(What to produce): With the first line as the start and the line containing "orange clock [184" as the end, write out every line of the records exactly.

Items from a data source
____

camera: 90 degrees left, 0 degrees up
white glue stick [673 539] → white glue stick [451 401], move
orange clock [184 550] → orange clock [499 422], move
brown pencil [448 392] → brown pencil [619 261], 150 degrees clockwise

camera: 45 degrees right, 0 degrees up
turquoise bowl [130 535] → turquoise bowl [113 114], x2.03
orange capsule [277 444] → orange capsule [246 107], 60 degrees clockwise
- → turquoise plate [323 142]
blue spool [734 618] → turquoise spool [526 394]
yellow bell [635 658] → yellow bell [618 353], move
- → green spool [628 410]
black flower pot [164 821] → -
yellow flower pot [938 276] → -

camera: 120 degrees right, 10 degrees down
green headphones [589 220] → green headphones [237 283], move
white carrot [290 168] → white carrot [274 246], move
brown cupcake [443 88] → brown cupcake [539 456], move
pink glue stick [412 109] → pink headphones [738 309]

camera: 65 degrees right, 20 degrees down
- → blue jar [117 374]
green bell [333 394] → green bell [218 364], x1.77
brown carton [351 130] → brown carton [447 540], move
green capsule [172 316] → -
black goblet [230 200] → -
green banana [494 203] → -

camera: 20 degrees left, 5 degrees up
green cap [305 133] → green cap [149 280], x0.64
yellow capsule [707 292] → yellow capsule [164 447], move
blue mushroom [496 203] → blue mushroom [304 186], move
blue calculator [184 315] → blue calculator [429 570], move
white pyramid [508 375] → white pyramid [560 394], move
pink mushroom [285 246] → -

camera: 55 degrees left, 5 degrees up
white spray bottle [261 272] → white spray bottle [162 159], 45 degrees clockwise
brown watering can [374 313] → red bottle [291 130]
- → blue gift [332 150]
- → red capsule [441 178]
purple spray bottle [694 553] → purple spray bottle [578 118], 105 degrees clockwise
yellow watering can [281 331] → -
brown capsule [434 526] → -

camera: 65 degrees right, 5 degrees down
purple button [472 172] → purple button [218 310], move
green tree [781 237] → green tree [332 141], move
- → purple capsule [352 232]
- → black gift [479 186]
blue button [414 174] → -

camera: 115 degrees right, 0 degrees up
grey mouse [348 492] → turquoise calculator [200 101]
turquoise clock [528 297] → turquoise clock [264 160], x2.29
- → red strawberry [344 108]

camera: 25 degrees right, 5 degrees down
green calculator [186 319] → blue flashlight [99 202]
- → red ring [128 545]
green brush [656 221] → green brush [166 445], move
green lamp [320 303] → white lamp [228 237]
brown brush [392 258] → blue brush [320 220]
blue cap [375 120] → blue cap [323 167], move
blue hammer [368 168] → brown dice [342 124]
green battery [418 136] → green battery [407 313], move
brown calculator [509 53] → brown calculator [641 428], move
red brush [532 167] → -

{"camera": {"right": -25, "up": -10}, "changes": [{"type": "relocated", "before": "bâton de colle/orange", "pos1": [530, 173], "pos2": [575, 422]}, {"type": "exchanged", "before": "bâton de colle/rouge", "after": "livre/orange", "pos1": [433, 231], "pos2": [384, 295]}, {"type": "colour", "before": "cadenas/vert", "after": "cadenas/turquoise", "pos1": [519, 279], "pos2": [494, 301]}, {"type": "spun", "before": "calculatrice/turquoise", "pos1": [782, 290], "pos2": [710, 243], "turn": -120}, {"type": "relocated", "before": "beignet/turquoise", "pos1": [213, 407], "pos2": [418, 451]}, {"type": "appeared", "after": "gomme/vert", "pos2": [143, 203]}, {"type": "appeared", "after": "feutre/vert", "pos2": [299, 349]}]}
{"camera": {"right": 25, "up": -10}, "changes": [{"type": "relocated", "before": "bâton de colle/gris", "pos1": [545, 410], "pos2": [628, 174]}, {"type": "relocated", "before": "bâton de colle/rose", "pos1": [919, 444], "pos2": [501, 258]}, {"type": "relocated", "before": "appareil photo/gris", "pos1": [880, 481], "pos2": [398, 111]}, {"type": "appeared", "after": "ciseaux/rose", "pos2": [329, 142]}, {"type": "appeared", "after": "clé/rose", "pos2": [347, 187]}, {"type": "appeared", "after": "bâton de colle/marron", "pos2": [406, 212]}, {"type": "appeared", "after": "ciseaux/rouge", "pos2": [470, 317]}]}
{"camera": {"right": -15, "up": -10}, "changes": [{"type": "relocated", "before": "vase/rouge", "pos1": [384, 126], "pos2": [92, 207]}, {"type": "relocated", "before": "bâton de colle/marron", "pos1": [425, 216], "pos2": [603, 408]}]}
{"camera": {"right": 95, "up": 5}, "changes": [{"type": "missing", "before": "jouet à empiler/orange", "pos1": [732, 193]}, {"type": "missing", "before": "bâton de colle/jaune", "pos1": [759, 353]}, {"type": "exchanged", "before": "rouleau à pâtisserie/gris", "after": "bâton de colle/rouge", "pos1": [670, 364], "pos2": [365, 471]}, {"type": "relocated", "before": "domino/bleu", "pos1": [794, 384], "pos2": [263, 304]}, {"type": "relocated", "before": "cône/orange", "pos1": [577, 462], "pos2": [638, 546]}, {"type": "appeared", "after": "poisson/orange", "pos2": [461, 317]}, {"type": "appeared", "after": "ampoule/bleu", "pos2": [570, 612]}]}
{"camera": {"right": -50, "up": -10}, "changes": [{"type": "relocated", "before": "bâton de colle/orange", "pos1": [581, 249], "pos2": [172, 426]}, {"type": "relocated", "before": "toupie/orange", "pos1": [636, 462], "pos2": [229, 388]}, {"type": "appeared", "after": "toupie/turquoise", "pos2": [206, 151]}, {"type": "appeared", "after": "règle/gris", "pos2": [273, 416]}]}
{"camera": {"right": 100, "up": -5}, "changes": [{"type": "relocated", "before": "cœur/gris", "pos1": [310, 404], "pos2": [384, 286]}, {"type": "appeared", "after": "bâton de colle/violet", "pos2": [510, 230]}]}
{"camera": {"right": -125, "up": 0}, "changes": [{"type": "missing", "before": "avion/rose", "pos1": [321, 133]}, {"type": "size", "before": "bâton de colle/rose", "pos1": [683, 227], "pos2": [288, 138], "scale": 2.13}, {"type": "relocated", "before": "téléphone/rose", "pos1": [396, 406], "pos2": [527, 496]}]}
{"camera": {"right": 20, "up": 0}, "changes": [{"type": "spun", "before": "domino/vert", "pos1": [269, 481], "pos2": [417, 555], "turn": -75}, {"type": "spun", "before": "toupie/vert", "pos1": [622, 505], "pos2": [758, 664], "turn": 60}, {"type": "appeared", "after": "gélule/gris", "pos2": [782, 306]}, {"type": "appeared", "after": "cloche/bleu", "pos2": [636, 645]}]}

____

(Solution):
camera: 90 degrees left, 0 degrees up
white glue stick [673 539] → white glue stick [451 401], move
orange clock [184 550] → orange clock [499 422], move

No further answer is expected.